_DATA FOR THIS TASK_.
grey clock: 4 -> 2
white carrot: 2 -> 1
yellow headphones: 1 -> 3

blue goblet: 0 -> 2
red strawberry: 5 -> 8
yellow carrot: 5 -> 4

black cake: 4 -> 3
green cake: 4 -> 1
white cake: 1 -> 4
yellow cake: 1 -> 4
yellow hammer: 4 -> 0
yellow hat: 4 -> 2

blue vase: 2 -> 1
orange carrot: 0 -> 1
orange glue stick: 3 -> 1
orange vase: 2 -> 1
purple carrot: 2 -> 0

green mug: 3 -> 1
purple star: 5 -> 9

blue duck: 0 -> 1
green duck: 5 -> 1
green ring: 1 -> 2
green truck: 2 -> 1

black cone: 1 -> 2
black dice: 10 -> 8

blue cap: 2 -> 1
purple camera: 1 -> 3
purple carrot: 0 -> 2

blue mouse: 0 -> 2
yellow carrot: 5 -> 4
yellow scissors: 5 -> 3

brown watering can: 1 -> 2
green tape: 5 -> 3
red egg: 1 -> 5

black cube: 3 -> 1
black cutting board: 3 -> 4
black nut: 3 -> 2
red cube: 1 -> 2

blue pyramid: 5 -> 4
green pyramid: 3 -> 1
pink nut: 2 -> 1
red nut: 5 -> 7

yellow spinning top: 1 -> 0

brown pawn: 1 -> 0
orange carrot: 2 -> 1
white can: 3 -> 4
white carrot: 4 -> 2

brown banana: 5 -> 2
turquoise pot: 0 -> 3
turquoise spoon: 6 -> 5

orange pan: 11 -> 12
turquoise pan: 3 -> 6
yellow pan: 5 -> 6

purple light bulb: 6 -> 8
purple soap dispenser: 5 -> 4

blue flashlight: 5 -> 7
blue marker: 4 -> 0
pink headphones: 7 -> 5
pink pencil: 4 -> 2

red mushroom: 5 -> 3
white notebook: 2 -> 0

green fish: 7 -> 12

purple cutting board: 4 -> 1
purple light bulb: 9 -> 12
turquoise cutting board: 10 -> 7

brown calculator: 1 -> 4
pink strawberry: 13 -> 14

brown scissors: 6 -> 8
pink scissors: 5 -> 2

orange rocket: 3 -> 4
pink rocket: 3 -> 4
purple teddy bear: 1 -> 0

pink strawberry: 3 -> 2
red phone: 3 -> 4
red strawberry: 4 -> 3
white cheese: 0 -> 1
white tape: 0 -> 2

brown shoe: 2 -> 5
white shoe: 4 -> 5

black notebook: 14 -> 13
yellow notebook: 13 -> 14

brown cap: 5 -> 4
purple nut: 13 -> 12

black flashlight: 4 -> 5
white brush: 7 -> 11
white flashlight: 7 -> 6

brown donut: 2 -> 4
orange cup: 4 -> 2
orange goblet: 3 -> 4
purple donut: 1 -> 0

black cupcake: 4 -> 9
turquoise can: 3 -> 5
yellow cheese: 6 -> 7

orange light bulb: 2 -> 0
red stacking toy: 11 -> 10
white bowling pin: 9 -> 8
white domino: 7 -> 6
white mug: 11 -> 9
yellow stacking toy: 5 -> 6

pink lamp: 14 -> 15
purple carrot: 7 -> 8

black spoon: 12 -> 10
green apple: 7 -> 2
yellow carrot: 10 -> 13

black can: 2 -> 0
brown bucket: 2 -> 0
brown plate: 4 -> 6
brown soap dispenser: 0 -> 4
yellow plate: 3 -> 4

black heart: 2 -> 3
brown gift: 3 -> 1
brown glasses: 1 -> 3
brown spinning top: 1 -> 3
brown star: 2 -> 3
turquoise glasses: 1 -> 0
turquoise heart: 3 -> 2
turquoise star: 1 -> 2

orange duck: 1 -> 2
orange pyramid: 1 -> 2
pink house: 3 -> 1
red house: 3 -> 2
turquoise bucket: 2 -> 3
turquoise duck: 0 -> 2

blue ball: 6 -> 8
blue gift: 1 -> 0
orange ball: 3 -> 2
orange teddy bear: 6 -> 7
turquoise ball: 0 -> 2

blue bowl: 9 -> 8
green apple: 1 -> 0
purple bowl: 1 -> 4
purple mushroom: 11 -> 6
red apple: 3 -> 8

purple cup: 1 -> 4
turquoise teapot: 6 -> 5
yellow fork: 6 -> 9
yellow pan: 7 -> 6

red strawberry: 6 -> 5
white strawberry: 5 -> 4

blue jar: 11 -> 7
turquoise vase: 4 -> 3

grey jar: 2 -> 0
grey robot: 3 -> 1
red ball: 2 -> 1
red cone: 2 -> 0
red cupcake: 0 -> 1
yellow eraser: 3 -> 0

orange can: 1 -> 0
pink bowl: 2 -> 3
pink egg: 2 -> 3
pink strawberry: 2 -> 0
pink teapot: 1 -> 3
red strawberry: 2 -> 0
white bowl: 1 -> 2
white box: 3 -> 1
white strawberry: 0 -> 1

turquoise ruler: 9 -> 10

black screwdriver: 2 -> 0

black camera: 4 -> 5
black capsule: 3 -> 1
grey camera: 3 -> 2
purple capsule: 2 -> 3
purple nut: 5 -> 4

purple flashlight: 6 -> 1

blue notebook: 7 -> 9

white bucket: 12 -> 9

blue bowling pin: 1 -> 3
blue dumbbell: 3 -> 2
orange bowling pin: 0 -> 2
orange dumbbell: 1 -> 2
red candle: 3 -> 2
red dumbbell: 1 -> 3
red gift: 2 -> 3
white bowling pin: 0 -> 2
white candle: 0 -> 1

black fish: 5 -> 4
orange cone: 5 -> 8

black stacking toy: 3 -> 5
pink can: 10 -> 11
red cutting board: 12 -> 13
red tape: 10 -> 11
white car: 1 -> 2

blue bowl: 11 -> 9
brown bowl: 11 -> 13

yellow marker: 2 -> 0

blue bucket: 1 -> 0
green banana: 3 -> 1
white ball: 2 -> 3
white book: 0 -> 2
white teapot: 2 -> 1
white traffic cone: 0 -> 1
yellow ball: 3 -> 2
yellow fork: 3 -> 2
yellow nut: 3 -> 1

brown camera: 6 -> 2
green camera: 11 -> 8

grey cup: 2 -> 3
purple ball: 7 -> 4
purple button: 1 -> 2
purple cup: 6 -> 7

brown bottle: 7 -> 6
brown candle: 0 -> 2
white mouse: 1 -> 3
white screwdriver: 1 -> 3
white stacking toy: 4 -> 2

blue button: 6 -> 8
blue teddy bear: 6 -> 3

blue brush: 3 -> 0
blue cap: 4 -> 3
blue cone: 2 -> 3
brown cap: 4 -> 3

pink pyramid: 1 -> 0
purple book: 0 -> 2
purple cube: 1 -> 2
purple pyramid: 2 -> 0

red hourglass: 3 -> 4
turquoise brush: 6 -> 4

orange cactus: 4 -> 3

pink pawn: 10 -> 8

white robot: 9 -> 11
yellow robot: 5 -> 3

_YOUR GOAL_. Everything starting at the line containing "purple nut: 13 -> 12" and ending at the line containing "turquoise heart: 3 -> 2" in the records above should be repeated exactly, and only that.

_SOLUTION TO THIS PROBLEM_.
purple nut: 13 -> 12

black flashlight: 4 -> 5
white brush: 7 -> 11
white flashlight: 7 -> 6

brown donut: 2 -> 4
orange cup: 4 -> 2
orange goblet: 3 -> 4
purple donut: 1 -> 0

black cupcake: 4 -> 9
turquoise can: 3 -> 5
yellow cheese: 6 -> 7

orange light bulb: 2 -> 0
red stacking toy: 11 -> 10
white bowling pin: 9 -> 8
white domino: 7 -> 6
white mug: 11 -> 9
yellow stacking toy: 5 -> 6

pink lamp: 14 -> 15
purple carrot: 7 -> 8

black spoon: 12 -> 10
green apple: 7 -> 2
yellow carrot: 10 -> 13

black can: 2 -> 0
brown bucket: 2 -> 0
brown plate: 4 -> 6
brown soap dispenser: 0 -> 4
yellow plate: 3 -> 4

black heart: 2 -> 3
brown gift: 3 -> 1
brown glasses: 1 -> 3
brown spinning top: 1 -> 3
brown star: 2 -> 3
turquoise glasses: 1 -> 0
turquoise heart: 3 -> 2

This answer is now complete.